**ACTIVITY**
Apart from the pictures, every entry must be retyped exactly.

**TASK INPUT**
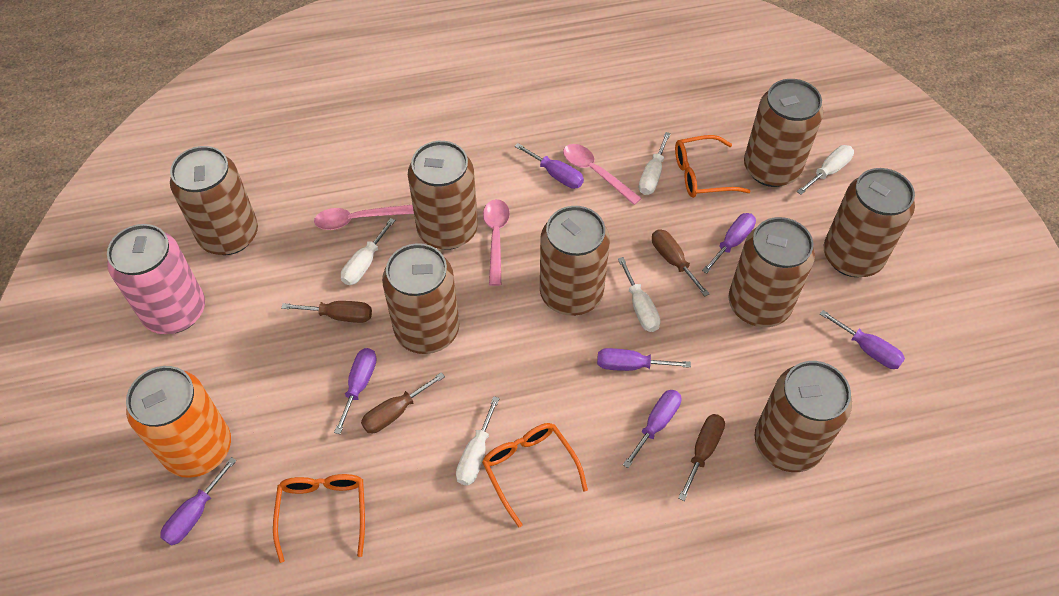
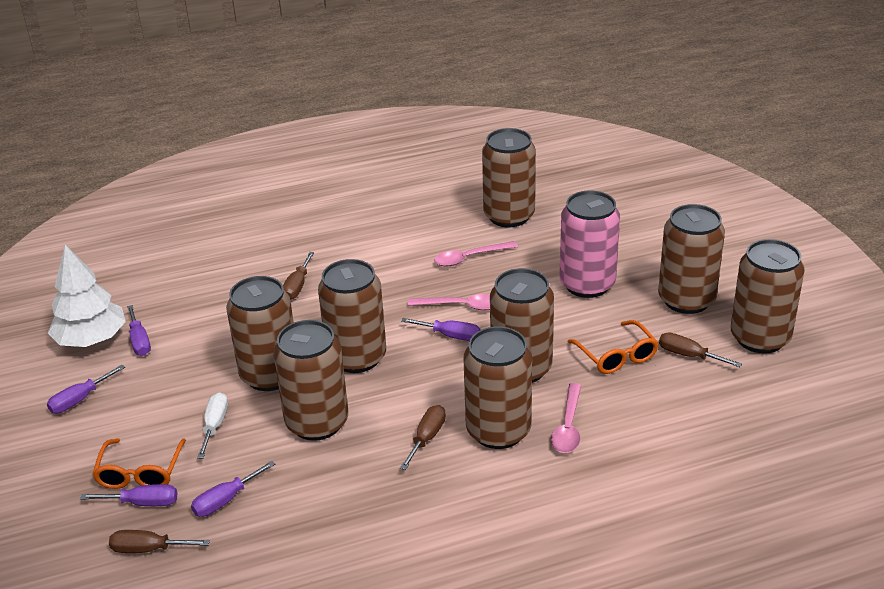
orange can: [126,366,231,478] = 1 -> none = 0
orange glasses: [273,474,365,563] [482,423,588,527] [675,135,751,198] = 3 -> [92,438,186,489] [568,320,658,374] = 2
purple screwdriver: [160,457,237,546] [334,348,377,434] [515,143,584,189] [597,348,691,371] [623,390,681,468] [702,213,756,274] [820,310,905,369] = 7 -> [47,365,125,413] [80,484,177,506] [127,305,151,356] [191,461,275,517] [401,318,481,341] = 5
white screwdriver: [341,218,395,285] [456,396,500,486] [618,257,661,332] [639,132,671,195] [797,145,854,195] = 5 -> [197,392,228,459] = 1
white tree: none = 0 -> [48,245,126,347] = 1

**RESPONSE TO THIS TASK**
orange can: [126,366,231,478] = 1 -> none = 0
orange glasses: [273,474,365,563] [482,423,588,527] [675,135,751,198] = 3 -> [92,438,186,489] [568,320,658,374] = 2
purple screwdriver: [160,457,237,546] [334,348,377,434] [515,143,584,189] [597,348,691,371] [623,390,681,468] [702,213,756,274] [820,310,905,369] = 7 -> [47,365,125,413] [80,484,177,506] [127,305,151,356] [191,461,275,517] [401,318,481,341] = 5
white screwdriver: [341,218,395,285] [456,396,500,486] [618,257,661,332] [639,132,671,195] [797,145,854,195] = 5 -> [197,392,228,459] = 1
white tree: none = 0 -> [48,245,126,347] = 1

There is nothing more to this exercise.